What you are asked to do:
Begin at the line containing "second_place: [540, 271]" in the data below and go on through the line containing "first_place: [917, 275]", repeating each line exactly; include both ends and no other line.

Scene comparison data
______________________________

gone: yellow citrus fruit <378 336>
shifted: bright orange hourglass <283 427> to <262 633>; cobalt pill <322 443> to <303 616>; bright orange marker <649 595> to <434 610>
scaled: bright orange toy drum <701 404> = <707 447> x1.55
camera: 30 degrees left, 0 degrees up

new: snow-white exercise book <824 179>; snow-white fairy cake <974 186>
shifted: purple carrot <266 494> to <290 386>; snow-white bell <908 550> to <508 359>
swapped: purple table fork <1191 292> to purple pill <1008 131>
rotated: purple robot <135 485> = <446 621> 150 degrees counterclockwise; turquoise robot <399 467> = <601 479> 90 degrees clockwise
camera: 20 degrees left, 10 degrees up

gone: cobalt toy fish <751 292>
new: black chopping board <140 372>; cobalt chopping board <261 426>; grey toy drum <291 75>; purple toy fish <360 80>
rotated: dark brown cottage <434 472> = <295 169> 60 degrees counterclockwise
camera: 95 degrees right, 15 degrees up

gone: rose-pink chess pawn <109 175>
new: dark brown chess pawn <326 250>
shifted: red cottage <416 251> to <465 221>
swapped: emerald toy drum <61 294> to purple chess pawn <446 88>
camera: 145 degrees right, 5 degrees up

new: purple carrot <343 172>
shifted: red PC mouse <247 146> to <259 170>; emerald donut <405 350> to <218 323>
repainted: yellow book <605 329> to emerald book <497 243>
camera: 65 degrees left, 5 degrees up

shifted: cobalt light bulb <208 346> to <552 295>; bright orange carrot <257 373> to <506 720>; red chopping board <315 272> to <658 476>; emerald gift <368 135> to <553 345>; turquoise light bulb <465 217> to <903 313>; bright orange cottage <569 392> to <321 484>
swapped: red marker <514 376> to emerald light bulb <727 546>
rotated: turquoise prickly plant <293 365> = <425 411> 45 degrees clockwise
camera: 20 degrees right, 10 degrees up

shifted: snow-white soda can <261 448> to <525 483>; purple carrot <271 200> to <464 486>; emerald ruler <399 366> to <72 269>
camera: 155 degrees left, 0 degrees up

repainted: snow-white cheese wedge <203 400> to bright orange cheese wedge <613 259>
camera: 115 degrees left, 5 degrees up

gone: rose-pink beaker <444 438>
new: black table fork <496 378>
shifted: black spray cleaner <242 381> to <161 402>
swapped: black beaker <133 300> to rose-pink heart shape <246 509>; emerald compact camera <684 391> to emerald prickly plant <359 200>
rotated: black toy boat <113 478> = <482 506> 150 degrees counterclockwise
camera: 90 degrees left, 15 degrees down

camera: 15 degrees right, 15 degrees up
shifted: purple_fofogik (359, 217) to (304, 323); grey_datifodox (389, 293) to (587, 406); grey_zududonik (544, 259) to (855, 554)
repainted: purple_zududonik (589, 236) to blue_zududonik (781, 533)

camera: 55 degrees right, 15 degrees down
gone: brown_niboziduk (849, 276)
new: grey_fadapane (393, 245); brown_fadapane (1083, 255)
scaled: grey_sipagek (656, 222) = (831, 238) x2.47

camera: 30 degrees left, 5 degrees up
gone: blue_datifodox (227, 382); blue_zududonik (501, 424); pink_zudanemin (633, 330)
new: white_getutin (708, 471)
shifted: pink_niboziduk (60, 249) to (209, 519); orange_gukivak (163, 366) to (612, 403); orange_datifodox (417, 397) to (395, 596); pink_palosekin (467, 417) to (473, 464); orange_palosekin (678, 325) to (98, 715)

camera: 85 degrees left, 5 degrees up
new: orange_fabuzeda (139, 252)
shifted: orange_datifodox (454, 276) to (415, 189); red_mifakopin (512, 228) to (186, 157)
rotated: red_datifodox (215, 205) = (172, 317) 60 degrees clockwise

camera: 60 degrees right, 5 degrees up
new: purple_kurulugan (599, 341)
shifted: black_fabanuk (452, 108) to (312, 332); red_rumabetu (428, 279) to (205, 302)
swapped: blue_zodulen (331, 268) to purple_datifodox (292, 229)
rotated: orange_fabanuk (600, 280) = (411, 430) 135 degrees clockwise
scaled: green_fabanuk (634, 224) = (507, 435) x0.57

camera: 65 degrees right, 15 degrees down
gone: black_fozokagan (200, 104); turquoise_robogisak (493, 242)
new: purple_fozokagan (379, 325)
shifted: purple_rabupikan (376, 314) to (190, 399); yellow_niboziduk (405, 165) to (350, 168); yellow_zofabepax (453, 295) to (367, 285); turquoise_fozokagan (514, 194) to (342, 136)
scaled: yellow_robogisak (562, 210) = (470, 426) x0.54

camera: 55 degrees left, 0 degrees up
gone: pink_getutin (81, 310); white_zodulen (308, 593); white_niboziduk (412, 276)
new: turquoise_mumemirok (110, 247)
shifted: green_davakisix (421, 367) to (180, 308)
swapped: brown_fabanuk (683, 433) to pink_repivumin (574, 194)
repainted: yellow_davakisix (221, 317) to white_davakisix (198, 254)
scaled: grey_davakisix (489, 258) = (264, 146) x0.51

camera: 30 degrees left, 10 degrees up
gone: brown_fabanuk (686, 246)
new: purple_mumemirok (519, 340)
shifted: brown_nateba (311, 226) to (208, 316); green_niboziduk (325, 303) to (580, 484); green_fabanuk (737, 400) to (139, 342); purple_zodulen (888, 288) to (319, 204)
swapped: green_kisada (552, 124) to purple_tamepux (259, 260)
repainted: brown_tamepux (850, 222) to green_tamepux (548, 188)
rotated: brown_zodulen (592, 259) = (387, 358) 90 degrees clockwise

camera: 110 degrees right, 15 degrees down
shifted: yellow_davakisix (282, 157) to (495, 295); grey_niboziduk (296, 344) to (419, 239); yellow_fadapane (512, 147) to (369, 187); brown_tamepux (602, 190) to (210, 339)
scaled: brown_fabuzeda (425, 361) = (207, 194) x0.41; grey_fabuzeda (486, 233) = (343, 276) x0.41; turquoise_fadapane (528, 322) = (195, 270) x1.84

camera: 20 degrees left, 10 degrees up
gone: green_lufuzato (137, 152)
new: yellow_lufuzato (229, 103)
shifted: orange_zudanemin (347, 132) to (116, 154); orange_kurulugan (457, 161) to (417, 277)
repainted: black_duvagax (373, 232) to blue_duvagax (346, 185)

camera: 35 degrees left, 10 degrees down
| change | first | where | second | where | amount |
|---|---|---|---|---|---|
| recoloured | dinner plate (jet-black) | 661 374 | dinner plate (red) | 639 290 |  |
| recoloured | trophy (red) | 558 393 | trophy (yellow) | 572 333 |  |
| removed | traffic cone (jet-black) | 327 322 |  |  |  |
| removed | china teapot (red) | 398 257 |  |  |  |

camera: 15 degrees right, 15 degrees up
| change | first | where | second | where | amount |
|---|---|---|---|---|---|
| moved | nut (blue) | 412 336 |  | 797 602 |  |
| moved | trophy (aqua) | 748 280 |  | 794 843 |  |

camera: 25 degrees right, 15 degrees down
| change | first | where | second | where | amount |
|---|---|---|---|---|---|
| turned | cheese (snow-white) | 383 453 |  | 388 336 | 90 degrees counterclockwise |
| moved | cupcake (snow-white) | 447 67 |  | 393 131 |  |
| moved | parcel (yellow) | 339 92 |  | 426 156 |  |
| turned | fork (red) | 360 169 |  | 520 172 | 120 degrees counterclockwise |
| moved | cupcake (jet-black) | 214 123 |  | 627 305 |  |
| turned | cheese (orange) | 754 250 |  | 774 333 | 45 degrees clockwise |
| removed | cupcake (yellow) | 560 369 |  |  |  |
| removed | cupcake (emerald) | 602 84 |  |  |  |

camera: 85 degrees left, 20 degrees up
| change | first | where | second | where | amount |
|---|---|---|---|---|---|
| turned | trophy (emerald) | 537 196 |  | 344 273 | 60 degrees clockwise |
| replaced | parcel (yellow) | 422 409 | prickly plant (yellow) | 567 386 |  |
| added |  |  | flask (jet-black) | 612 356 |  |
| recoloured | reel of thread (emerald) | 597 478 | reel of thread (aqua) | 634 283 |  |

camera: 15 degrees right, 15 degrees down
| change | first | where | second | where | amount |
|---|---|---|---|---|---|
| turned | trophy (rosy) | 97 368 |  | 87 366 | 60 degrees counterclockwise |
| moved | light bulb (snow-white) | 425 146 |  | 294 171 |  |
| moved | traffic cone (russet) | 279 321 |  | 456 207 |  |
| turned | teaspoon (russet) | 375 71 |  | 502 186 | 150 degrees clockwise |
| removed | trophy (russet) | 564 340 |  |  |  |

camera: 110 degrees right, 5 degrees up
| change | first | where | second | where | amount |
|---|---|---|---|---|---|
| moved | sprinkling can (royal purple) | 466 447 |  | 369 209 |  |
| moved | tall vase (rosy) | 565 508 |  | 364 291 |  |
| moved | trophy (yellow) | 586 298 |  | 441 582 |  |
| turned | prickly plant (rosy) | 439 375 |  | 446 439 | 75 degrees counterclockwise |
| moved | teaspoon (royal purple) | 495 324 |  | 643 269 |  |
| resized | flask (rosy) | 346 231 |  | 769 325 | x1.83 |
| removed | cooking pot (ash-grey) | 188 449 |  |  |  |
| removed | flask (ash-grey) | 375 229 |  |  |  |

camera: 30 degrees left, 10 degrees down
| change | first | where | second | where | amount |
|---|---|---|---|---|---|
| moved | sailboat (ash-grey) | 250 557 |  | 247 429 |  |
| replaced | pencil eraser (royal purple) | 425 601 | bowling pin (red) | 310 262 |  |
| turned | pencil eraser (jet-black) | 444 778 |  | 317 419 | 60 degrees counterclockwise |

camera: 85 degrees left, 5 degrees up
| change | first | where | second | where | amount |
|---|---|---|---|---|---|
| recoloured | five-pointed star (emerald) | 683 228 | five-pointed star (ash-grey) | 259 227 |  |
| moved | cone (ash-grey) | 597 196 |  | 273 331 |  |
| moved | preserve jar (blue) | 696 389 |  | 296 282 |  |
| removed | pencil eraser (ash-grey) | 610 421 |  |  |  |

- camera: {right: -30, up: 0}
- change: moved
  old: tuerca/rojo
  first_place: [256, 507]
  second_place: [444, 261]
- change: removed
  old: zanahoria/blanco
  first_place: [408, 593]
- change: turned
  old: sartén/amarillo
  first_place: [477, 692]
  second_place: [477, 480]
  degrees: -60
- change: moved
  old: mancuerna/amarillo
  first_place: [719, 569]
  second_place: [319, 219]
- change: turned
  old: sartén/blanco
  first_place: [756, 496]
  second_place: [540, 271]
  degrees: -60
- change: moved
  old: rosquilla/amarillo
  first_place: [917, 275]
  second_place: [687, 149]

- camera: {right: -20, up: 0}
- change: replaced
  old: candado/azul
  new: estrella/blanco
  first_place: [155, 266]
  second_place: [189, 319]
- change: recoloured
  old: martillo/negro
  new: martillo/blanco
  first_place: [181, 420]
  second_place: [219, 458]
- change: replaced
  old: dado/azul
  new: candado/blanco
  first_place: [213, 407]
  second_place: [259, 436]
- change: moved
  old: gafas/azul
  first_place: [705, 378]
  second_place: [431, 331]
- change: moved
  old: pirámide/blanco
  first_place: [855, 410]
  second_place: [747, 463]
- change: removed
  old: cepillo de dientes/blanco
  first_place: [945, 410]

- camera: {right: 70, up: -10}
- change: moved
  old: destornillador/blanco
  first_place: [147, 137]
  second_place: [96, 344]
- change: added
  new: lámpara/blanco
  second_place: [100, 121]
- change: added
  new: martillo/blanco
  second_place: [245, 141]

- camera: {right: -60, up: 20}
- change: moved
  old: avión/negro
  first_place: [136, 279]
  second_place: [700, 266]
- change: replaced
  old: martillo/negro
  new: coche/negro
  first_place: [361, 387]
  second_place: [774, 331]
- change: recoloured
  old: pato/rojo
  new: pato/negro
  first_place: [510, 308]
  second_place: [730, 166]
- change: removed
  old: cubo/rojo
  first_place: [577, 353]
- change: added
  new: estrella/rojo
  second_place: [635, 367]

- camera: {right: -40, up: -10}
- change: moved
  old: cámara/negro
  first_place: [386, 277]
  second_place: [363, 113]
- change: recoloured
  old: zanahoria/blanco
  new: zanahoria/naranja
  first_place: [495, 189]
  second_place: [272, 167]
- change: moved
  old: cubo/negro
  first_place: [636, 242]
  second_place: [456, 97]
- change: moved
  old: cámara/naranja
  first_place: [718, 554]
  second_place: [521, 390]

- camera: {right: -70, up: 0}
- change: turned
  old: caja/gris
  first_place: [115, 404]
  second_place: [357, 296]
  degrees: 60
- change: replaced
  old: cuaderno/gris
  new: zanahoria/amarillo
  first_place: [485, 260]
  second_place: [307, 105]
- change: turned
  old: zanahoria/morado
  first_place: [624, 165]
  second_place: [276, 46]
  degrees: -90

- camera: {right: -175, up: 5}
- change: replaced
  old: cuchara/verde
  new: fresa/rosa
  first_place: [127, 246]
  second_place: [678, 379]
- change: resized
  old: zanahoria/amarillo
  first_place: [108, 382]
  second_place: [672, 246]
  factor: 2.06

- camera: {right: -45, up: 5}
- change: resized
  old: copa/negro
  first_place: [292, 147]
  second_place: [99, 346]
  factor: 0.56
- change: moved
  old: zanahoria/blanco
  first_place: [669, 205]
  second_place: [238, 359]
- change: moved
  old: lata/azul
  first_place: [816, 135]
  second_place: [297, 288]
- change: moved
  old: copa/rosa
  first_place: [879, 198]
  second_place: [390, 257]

______________________________

Answer:
  second_place: [540, 271]
  degrees: -60
- change: moved
  old: rosquilla/amarillo
  first_place: [917, 275]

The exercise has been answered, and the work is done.